#### WORK INSTRUCTIONS:
Only the text carries over: repeat the records exactly and drop the images.

- - -

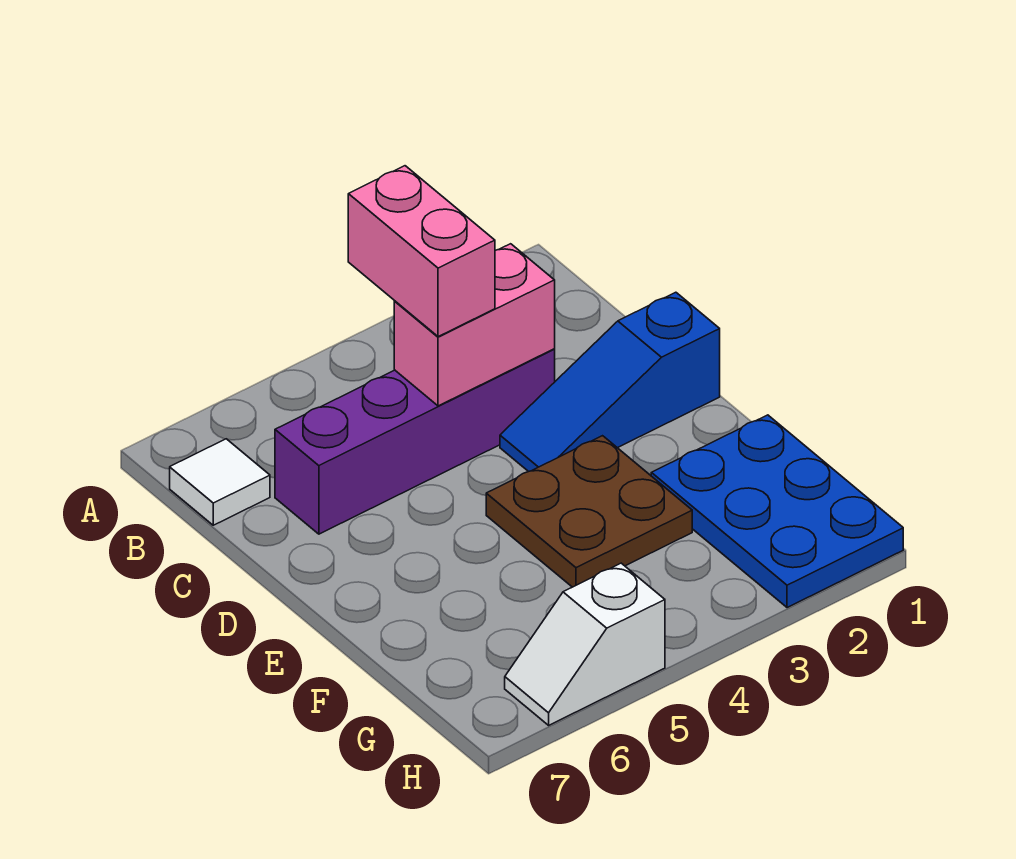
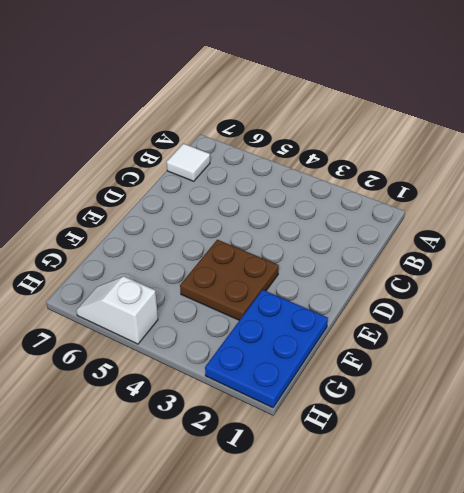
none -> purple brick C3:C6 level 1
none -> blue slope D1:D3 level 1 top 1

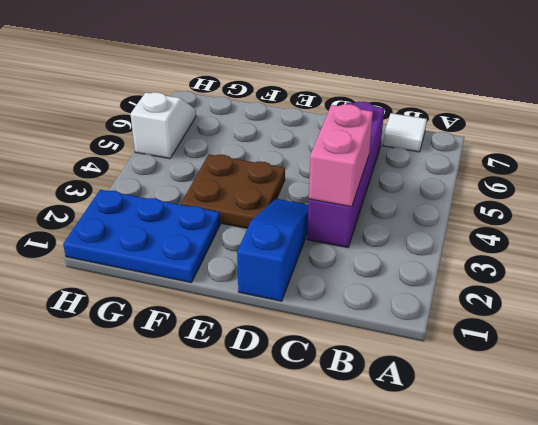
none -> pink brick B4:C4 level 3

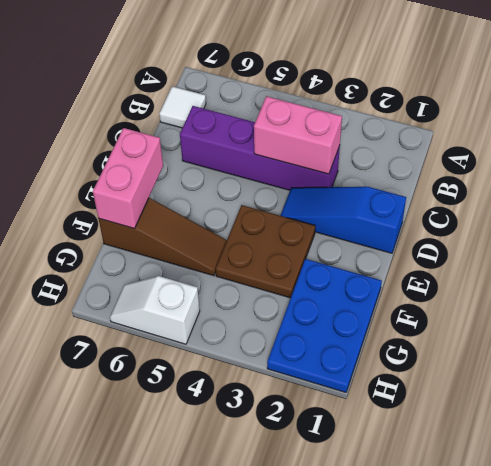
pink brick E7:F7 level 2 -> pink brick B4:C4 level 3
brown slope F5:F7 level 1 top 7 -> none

- - -

#### RESULT OF THIS TASK:
none -> purple brick C3:C6 level 1
none -> blue slope D1:D3 level 1 top 1

none -> pink brick B4:C4 level 3

pink brick E7:F7 level 2 -> pink brick B4:C4 level 3
brown slope F5:F7 level 1 top 7 -> none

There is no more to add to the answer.